What you are asked to do —
As soon as the line containing "RFID3 pin SCK: 3 -> 15" appears, copy it and every following line word for word until the records end.

Supplied records —

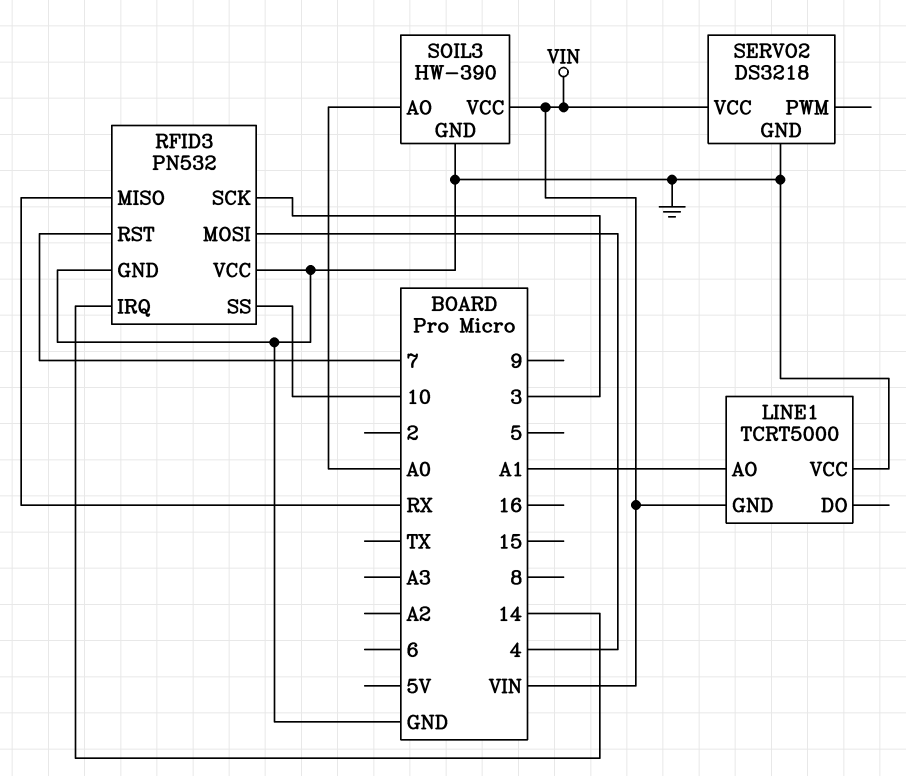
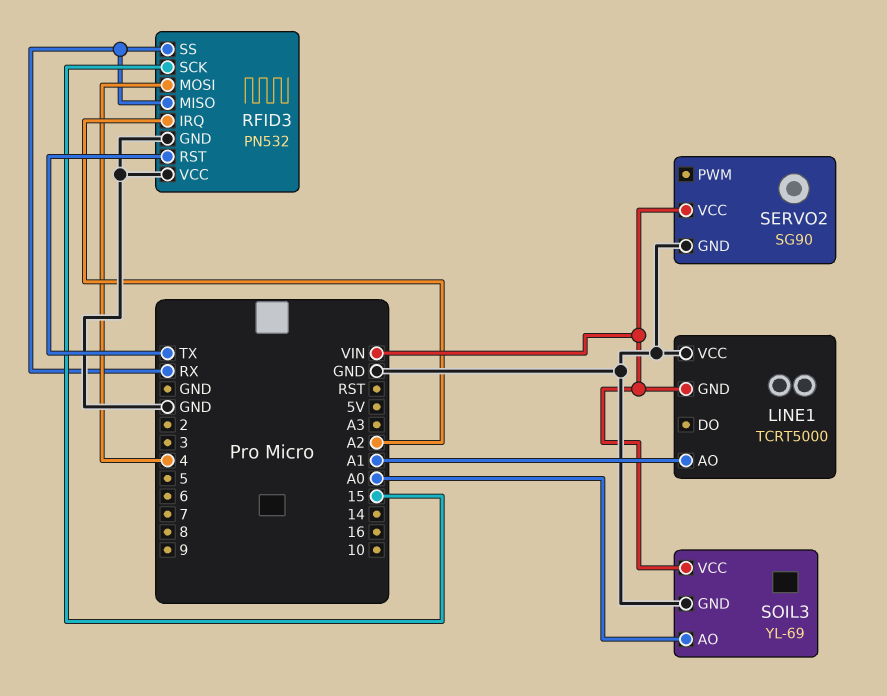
RFID3 pin IRQ: 14 -> A2
RFID3 pin RST: 7 -> TX
RFID3 pin SCK: 3 -> 15
RFID3 pin SS: 10 -> RX
SERVO2: DS3218 -> SG90
SOIL3: HW-390 -> YL-69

Exercise result —
RFID3 pin SCK: 3 -> 15
RFID3 pin SS: 10 -> RX
SERVO2: DS3218 -> SG90
SOIL3: HW-390 -> YL-69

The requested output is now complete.